(Some records)
'''

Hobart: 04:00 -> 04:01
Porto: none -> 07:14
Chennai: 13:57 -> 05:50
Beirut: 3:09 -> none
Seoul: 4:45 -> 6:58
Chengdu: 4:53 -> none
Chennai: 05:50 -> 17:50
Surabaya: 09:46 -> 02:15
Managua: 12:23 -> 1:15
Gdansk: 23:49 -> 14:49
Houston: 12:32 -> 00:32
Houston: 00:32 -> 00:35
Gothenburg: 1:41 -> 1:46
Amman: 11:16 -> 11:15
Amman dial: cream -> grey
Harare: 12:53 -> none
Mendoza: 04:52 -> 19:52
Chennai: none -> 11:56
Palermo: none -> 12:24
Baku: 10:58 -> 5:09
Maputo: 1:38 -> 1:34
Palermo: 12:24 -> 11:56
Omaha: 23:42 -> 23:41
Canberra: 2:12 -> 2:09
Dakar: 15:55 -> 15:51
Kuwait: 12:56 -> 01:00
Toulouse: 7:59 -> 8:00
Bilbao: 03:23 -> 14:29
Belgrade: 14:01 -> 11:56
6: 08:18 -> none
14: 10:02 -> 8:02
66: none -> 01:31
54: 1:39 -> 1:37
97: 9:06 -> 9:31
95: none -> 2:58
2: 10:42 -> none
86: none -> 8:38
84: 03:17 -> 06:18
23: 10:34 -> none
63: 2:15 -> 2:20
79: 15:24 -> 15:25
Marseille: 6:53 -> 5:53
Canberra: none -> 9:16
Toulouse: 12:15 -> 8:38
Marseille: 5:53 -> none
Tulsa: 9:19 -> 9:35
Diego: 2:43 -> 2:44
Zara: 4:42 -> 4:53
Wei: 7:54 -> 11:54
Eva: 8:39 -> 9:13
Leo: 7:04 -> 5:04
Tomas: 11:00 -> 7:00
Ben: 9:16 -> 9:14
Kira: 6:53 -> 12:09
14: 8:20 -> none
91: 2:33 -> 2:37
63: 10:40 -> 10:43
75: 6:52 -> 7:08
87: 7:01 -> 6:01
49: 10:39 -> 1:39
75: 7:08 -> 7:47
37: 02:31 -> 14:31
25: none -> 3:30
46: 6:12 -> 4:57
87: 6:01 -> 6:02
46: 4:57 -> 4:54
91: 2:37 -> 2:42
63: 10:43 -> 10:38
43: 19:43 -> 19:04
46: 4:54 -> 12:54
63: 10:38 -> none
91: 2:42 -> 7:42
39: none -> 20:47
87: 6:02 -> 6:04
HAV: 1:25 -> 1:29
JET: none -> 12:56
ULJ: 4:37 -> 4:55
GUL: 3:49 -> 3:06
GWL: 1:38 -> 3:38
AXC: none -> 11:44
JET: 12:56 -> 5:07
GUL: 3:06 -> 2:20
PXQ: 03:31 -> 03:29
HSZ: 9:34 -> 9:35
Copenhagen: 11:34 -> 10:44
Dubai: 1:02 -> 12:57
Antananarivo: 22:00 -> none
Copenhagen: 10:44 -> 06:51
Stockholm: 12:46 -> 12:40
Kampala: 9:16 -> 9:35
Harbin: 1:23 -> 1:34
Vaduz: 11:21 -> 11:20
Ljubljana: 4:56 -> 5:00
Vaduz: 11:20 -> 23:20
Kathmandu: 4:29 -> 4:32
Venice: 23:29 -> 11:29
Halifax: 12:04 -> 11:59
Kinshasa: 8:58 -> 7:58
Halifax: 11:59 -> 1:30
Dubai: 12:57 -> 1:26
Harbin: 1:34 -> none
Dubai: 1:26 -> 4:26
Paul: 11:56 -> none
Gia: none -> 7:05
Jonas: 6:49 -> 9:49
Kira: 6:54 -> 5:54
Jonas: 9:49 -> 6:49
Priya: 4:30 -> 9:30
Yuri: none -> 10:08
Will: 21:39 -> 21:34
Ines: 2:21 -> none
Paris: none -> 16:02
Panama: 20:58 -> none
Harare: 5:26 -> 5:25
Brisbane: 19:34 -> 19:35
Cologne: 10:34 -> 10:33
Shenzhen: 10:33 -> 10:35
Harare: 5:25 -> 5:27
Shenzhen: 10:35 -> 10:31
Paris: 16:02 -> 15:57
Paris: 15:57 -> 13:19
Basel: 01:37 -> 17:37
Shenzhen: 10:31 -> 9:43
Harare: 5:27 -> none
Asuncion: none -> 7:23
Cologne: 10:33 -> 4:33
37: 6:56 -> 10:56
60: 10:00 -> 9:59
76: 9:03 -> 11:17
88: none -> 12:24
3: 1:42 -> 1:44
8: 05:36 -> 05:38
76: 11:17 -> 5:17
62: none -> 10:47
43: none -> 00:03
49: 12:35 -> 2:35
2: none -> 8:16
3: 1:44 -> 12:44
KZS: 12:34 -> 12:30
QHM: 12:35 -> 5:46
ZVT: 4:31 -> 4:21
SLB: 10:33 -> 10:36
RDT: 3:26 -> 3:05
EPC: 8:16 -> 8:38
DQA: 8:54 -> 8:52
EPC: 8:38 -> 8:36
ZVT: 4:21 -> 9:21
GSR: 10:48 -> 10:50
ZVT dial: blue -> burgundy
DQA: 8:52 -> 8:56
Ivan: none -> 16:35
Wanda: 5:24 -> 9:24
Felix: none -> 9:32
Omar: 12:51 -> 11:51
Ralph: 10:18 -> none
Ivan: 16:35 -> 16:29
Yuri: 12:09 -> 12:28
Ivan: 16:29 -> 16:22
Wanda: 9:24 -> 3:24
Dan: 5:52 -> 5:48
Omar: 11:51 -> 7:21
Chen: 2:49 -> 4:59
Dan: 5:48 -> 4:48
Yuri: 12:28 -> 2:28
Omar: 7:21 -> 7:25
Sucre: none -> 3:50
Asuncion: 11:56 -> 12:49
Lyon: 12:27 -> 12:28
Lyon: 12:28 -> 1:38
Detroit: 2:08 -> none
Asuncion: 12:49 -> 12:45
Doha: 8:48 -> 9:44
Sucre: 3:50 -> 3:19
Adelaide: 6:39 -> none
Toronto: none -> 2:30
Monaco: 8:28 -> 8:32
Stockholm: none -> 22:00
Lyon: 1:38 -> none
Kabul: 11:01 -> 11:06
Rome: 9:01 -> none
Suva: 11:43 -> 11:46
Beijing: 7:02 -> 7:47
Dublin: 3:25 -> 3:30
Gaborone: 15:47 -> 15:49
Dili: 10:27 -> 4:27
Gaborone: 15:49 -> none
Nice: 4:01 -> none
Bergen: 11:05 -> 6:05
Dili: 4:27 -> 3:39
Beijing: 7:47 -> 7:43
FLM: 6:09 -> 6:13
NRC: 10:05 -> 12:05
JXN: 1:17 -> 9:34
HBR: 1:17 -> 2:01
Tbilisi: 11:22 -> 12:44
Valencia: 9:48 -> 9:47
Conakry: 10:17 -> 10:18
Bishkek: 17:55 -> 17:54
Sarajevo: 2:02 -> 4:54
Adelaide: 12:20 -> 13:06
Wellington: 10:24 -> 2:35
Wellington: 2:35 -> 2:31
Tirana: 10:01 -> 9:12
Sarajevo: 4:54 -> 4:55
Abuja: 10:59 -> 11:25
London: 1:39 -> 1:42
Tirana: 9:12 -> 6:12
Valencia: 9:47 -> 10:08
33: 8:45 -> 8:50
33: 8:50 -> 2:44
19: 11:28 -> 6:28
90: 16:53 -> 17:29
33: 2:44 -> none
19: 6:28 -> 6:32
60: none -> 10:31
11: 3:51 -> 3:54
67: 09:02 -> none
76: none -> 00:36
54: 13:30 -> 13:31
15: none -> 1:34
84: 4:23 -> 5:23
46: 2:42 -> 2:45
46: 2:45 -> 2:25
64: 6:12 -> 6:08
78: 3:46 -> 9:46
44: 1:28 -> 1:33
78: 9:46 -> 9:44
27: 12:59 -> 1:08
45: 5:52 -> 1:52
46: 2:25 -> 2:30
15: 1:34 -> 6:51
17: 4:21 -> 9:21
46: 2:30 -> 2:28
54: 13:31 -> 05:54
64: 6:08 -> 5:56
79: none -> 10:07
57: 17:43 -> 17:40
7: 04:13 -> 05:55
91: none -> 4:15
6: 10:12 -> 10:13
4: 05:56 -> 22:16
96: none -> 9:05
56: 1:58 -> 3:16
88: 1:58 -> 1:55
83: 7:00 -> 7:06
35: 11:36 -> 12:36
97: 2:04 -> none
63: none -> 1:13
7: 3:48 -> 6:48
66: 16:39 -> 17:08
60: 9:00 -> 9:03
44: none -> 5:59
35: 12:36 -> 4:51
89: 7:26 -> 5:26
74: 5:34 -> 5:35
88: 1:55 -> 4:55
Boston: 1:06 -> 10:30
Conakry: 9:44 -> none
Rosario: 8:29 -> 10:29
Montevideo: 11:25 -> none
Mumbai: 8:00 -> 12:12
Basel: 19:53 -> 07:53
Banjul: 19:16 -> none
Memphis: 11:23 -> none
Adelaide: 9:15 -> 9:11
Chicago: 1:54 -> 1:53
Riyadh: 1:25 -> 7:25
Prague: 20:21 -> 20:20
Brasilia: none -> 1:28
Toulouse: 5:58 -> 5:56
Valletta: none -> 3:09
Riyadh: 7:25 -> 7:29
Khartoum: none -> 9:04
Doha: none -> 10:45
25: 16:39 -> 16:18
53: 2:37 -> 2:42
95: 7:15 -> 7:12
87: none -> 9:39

'''

* [Task description]:
Output the data above without changes, beginning with the first line and stopping after the line that contains "54: 1:39 -> 1:37".

* [Solution to the exercise]:
Hobart: 04:00 -> 04:01
Porto: none -> 07:14
Chennai: 13:57 -> 05:50
Beirut: 3:09 -> none
Seoul: 4:45 -> 6:58
Chengdu: 4:53 -> none
Chennai: 05:50 -> 17:50
Surabaya: 09:46 -> 02:15
Managua: 12:23 -> 1:15
Gdansk: 23:49 -> 14:49
Houston: 12:32 -> 00:32
Houston: 00:32 -> 00:35
Gothenburg: 1:41 -> 1:46
Amman: 11:16 -> 11:15
Amman dial: cream -> grey
Harare: 12:53 -> none
Mendoza: 04:52 -> 19:52
Chennai: none -> 11:56
Palermo: none -> 12:24
Baku: 10:58 -> 5:09
Maputo: 1:38 -> 1:34
Palermo: 12:24 -> 11:56
Omaha: 23:42 -> 23:41
Canberra: 2:12 -> 2:09
Dakar: 15:55 -> 15:51
Kuwait: 12:56 -> 01:00
Toulouse: 7:59 -> 8:00
Bilbao: 03:23 -> 14:29
Belgrade: 14:01 -> 11:56
6: 08:18 -> none
14: 10:02 -> 8:02
66: none -> 01:31
54: 1:39 -> 1:37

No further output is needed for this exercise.